Without altering a single word, repeat the records that follow.

---------------

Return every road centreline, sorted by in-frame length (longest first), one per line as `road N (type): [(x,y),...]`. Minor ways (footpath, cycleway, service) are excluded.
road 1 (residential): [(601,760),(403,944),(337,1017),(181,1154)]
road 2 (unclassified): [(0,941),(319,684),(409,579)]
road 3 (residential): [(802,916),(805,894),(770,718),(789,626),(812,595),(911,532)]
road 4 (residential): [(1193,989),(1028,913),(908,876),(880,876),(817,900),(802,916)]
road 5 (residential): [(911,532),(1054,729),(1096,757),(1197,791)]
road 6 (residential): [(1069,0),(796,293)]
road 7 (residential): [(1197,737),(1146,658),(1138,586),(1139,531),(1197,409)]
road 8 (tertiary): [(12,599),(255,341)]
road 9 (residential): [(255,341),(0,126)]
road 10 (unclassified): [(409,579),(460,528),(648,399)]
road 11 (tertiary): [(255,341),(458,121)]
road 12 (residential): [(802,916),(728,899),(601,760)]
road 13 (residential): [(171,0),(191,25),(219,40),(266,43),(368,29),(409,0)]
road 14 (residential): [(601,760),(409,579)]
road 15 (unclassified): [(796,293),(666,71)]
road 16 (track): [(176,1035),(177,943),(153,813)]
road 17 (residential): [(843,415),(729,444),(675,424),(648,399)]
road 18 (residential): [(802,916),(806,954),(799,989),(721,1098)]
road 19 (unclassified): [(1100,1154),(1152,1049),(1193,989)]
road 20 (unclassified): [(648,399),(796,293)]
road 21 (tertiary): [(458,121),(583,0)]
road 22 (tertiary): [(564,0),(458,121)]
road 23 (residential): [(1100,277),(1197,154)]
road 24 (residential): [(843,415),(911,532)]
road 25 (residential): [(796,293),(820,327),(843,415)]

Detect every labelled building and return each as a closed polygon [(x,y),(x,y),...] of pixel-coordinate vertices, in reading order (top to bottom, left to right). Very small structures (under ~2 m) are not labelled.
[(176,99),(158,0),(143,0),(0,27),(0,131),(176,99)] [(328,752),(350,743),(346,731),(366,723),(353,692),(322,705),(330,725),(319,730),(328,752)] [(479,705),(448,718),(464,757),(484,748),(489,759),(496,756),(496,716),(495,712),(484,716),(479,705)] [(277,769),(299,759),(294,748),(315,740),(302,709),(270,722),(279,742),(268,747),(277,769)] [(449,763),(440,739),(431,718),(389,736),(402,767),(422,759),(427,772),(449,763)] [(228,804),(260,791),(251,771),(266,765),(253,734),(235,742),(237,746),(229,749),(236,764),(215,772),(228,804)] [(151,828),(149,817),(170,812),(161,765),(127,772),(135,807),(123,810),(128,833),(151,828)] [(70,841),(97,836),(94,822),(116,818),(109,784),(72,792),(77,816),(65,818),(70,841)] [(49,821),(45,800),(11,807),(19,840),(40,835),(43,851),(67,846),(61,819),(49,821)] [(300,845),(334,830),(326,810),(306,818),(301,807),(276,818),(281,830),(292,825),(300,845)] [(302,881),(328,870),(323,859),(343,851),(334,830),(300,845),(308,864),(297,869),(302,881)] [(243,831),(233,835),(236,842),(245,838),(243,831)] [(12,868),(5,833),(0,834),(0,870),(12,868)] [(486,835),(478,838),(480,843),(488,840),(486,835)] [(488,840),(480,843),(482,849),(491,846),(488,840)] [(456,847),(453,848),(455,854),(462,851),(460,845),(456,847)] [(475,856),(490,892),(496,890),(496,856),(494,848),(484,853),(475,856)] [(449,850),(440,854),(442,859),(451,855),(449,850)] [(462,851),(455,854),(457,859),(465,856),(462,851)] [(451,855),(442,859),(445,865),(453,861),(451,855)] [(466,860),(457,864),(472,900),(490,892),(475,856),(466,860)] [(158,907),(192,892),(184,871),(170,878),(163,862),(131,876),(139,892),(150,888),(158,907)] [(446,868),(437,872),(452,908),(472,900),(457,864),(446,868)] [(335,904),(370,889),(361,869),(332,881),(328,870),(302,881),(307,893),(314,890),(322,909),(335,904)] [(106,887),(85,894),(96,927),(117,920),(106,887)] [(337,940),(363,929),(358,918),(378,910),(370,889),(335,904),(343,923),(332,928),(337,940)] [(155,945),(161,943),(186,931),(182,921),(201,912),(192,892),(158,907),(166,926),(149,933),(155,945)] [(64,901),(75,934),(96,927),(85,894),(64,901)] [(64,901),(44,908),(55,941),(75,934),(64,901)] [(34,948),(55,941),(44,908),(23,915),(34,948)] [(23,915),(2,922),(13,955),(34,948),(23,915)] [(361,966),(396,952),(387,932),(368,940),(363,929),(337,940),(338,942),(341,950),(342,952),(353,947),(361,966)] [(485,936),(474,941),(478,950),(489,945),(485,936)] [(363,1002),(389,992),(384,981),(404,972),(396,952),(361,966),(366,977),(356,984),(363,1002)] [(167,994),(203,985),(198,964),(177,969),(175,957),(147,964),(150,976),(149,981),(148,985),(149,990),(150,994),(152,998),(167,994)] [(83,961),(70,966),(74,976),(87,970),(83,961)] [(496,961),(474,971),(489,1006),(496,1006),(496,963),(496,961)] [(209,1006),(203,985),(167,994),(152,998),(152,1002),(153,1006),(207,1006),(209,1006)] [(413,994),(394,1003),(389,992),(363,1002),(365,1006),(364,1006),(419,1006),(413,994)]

---------------

Output below
Return every road centreline, sorted by in-frame length (longest first), one per line as `road N (type): [(x,y),...]`. Minor ways (footpath, cycleway, service) are excluded.
road 1 (residential): [(601,760),(403,944),(337,1017),(181,1154)]
road 2 (unclassified): [(0,941),(319,684),(409,579)]
road 3 (residential): [(802,916),(805,894),(770,718),(789,626),(812,595),(911,532)]
road 4 (residential): [(1193,989),(1028,913),(908,876),(880,876),(817,900),(802,916)]
road 5 (residential): [(911,532),(1054,729),(1096,757),(1197,791)]
road 6 (residential): [(1069,0),(796,293)]
road 7 (residential): [(1197,737),(1146,658),(1138,586),(1139,531),(1197,409)]
road 8 (tertiary): [(12,599),(255,341)]
road 9 (residential): [(255,341),(0,126)]
road 10 (unclassified): [(409,579),(460,528),(648,399)]
road 11 (tertiary): [(255,341),(458,121)]
road 12 (residential): [(802,916),(728,899),(601,760)]
road 13 (residential): [(171,0),(191,25),(219,40),(266,43),(368,29),(409,0)]
road 14 (residential): [(601,760),(409,579)]
road 15 (unclassified): [(796,293),(666,71)]
road 16 (track): [(176,1035),(177,943),(153,813)]
road 17 (residential): [(843,415),(729,444),(675,424),(648,399)]
road 18 (residential): [(802,916),(806,954),(799,989),(721,1098)]
road 19 (unclassified): [(1100,1154),(1152,1049),(1193,989)]
road 20 (unclassified): [(648,399),(796,293)]
road 21 (tertiary): [(458,121),(583,0)]
road 22 (tertiary): [(564,0),(458,121)]
road 23 (residential): [(1100,277),(1197,154)]
road 24 (residential): [(843,415),(911,532)]
road 25 (residential): [(796,293),(820,327),(843,415)]

Detect every labelled building and return each as a closed polygon [(x,y),(x,y),...] of pixel-coordinate vertices, in reading order (top to bottom, left to right). Very small structures (under ~2 m) are not labelled.
[(176,99),(158,0),(143,0),(0,27),(0,131),(176,99)] [(328,752),(350,743),(346,731),(366,723),(353,692),(322,705),(330,725),(319,730),(328,752)] [(479,705),(448,718),(464,757),(484,748),(489,759),(496,756),(496,716),(495,712),(484,716),(479,705)] [(277,769),(299,759),(294,748),(315,740),(302,709),(270,722),(279,742),(268,747),(277,769)] [(449,763),(440,739),(431,718),(389,736),(402,767),(422,759),(427,772),(449,763)] [(228,804),(260,791),(251,771),(266,765),(253,734),(235,742),(237,746),(229,749),(236,764),(215,772),(228,804)] [(151,828),(149,817),(170,812),(161,765),(127,772),(135,807),(123,810),(128,833),(151,828)] [(70,841),(97,836),(94,822),(116,818),(109,784),(72,792),(77,816),(65,818),(70,841)] [(49,821),(45,800),(11,807),(19,840),(40,835),(43,851),(67,846),(61,819),(49,821)] [(300,845),(334,830),(326,810),(306,818),(301,807),(276,818),(281,830),(292,825),(300,845)] [(302,881),(328,870),(323,859),(343,851),(334,830),(300,845),(308,864),(297,869),(302,881)] [(243,831),(233,835),(236,842),(245,838),(243,831)] [(12,868),(5,833),(0,834),(0,870),(12,868)] [(486,835),(478,838),(480,843),(488,840),(486,835)] [(488,840),(480,843),(482,849),(491,846),(488,840)] [(456,847),(453,848),(455,854),(462,851),(460,845),(456,847)] [(475,856),(490,892),(496,890),(496,856),(494,848),(484,853),(475,856)] [(449,850),(440,854),(442,859),(451,855),(449,850)] [(462,851),(455,854),(457,859),(465,856),(462,851)] [(451,855),(442,859),(445,865),(453,861),(451,855)] [(466,860),(457,864),(472,900),(490,892),(475,856),(466,860)] [(158,907),(192,892),(184,871),(170,878),(163,862),(131,876),(139,892),(150,888),(158,907)] [(446,868),(437,872),(452,908),(472,900),(457,864),(446,868)] [(335,904),(370,889),(361,869),(332,881),(328,870),(302,881),(307,893),(314,890),(322,909),(335,904)] [(106,887),(85,894),(96,927),(117,920),(106,887)] [(337,940),(363,929),(358,918),(378,910),(370,889),(335,904),(343,923),(332,928),(337,940)] [(155,945),(161,943),(186,931),(182,921),(201,912),(192,892),(158,907),(166,926),(149,933),(155,945)] [(64,901),(75,934),(96,927),(85,894),(64,901)] [(64,901),(44,908),(55,941),(75,934),(64,901)] [(34,948),(55,941),(44,908),(23,915),(34,948)] [(23,915),(2,922),(13,955),(34,948),(23,915)] [(361,966),(396,952),(387,932),(368,940),(363,929),(337,940),(338,942),(341,950),(342,952),(353,947),(361,966)] [(485,936),(474,941),(478,950),(489,945),(485,936)] [(363,1002),(389,992),(384,981),(404,972),(396,952),(361,966),(366,977),(356,984),(363,1002)] [(167,994),(203,985),(198,964),(177,969),(175,957),(147,964),(150,976),(149,981),(148,985),(149,990),(150,994),(152,998),(167,994)] [(83,961),(70,966),(74,976),(87,970),(83,961)] [(496,961),(474,971),(489,1006),(496,1006),(496,963),(496,961)] [(209,1006),(203,985),(167,994),(152,998),(152,1002),(153,1006),(207,1006),(209,1006)] [(413,994),(394,1003),(389,992),(363,1002),(365,1006),(364,1006),(419,1006),(413,994)]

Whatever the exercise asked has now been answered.